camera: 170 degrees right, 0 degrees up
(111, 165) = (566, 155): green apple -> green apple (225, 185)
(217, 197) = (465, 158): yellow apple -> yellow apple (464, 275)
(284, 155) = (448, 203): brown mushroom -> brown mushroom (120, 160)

------------------------------------------------

→ **What this task involves**
Copy out each line of the data that has the word "apple" in it.

→ **Result for this task**
(111, 165) = (566, 155): green apple -> green apple (225, 185)
(217, 197) = (465, 158): yellow apple -> yellow apple (464, 275)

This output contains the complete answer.